### Exercise
Would you mind restating all of the records word for word, skipping the pictures?

### Data excerpts
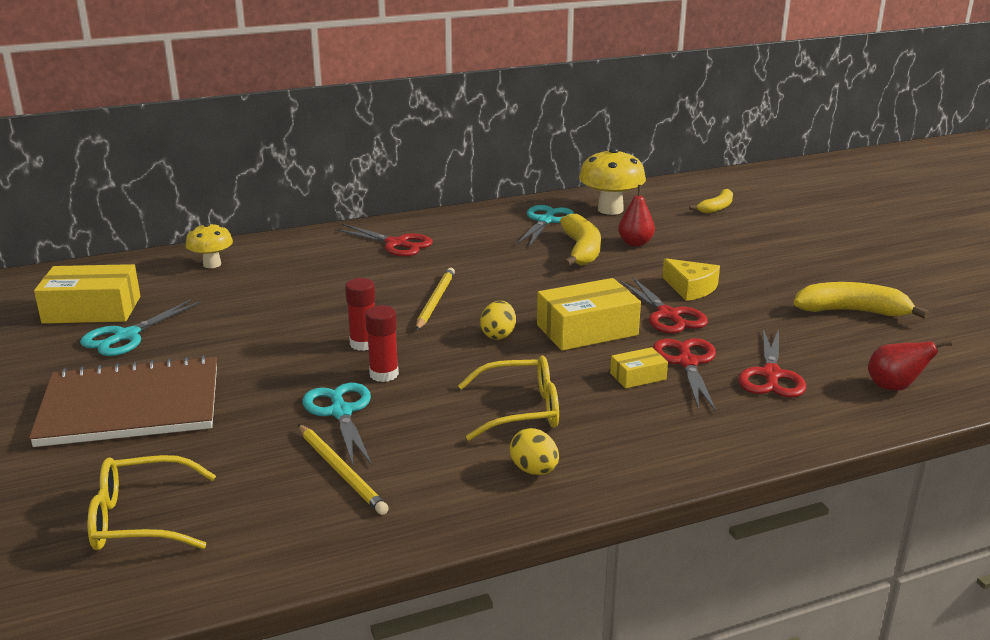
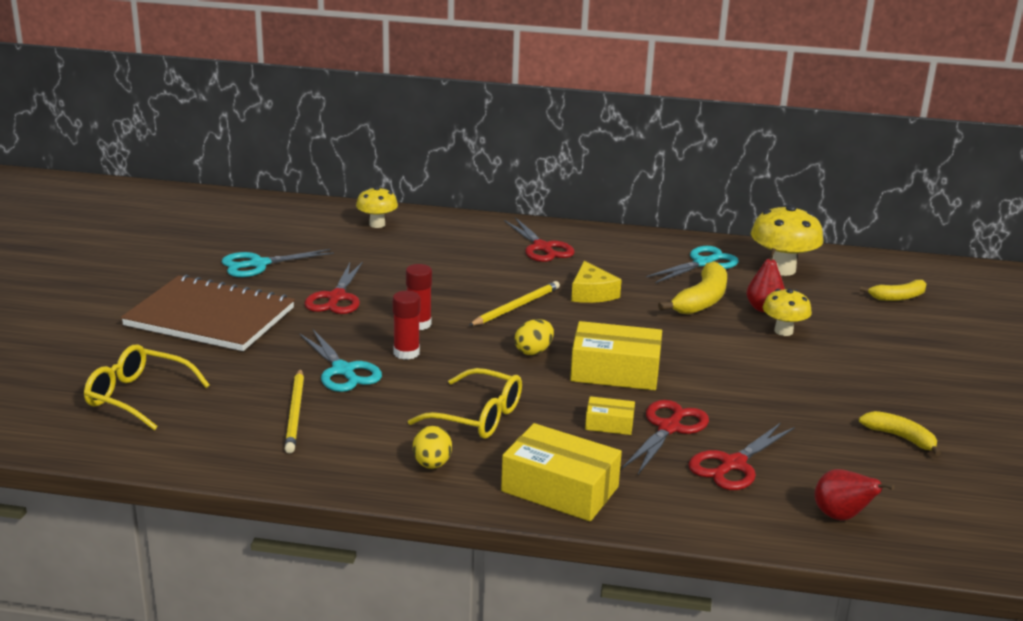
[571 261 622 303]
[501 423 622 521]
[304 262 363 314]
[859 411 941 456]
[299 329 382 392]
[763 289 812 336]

### Finished task
[571 261 622 303]
[501 423 622 521]
[304 262 363 314]
[859 411 941 456]
[299 329 382 392]
[763 289 812 336]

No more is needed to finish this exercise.